Records supplied START
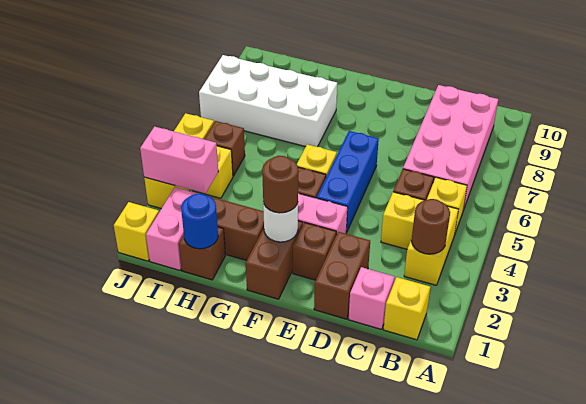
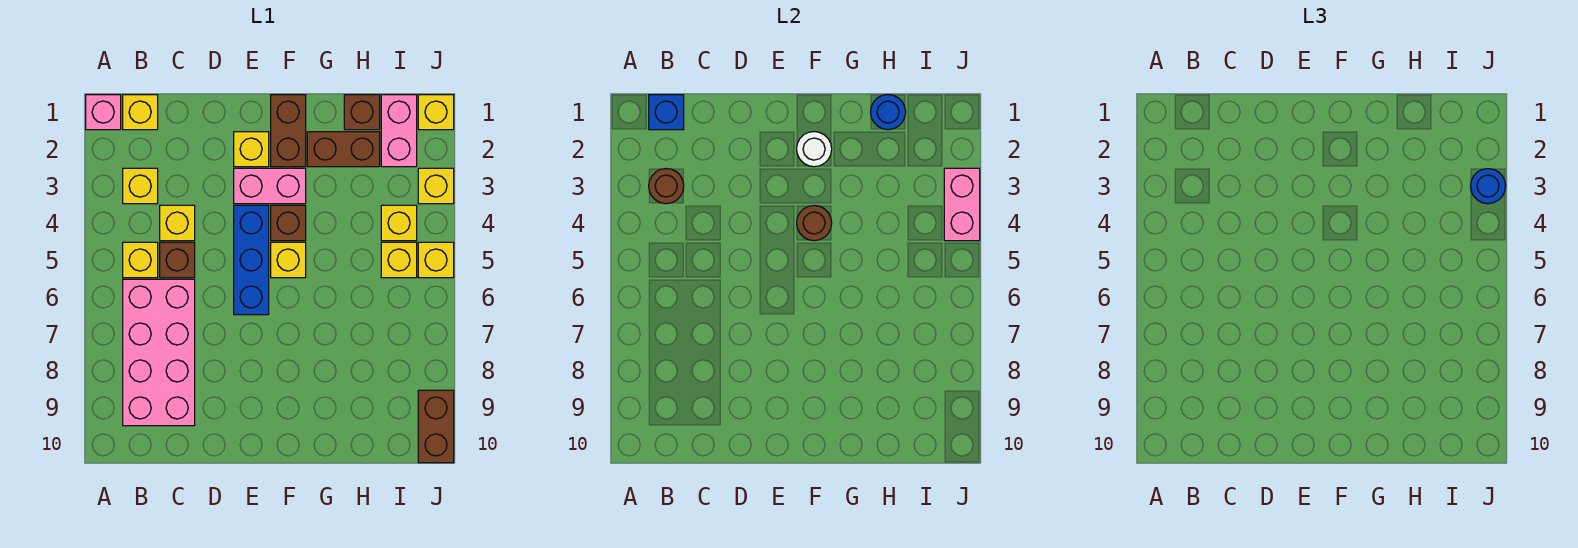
none -> blue brick B1 level 2
yellow brick B3:B4 level 1 -> yellow brick B3 level 1
pink brick C1 level 1 -> pink brick A1 level 1
brown brick D1:D2 level 1 -> brown brick J9:J10 level 1
brown brick E2 level 1 -> yellow brick E2 level 1
brown round brick F2 level 3 -> brown round brick F4 level 2
white brick G7:J8 level 1 -> none
pink brick I3:J3 level 2 -> pink brick J3:J4 level 2
brown brick I5 level 1 -> yellow brick I5 level 1
none -> blue round brick J3 level 3

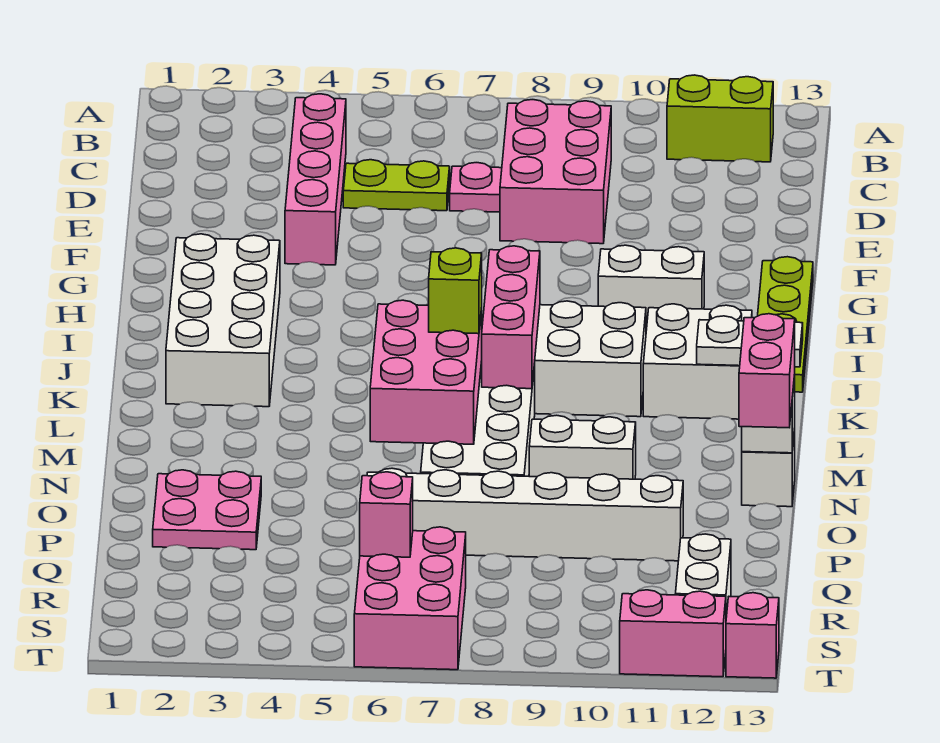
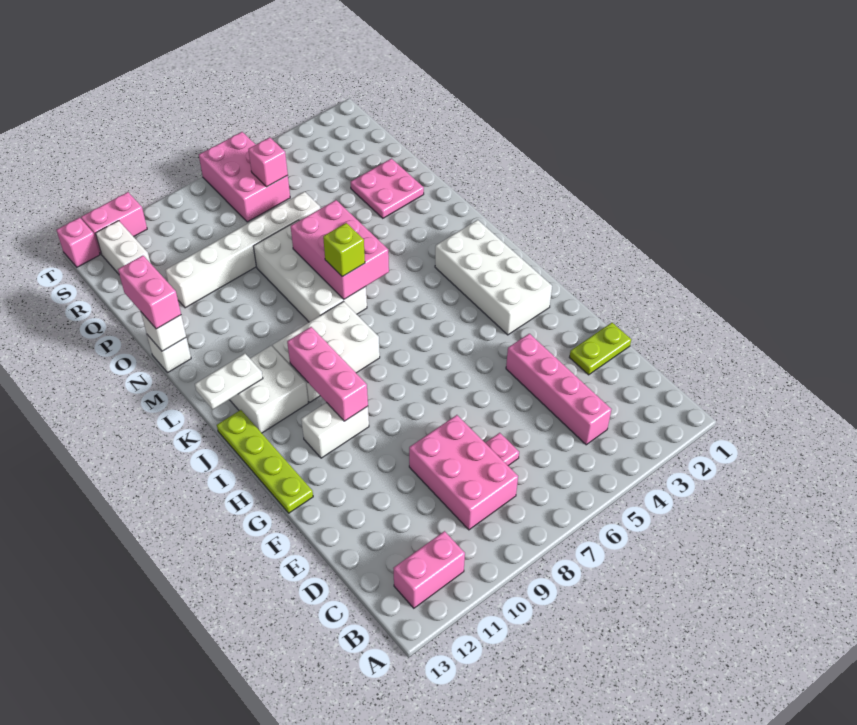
lime brick B11:B12 level 1 -> pink brick B11:B12 level 1
lime plate D5:D6 level 1 -> lime plate E1:E2 level 1
pink brick J8:L8 level 2 -> pink brick H10:J10 level 2
white brick N9:N10 level 1 -> none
Records supplied END
Problem ▸
Since the pictures are not part of the copy, please transcribe only the lines above from the one with "brown round brick F2" through the one with "pink brick J8:L8", exactly and with both ends.

Output for this task ▸
brown round brick F2 level 3 -> brown round brick F4 level 2
white brick G7:J8 level 1 -> none
pink brick I3:J3 level 2 -> pink brick J3:J4 level 2
brown brick I5 level 1 -> yellow brick I5 level 1
none -> blue round brick J3 level 3

lime brick B11:B12 level 1 -> pink brick B11:B12 level 1
lime plate D5:D6 level 1 -> lime plate E1:E2 level 1
pink brick J8:L8 level 2 -> pink brick H10:J10 level 2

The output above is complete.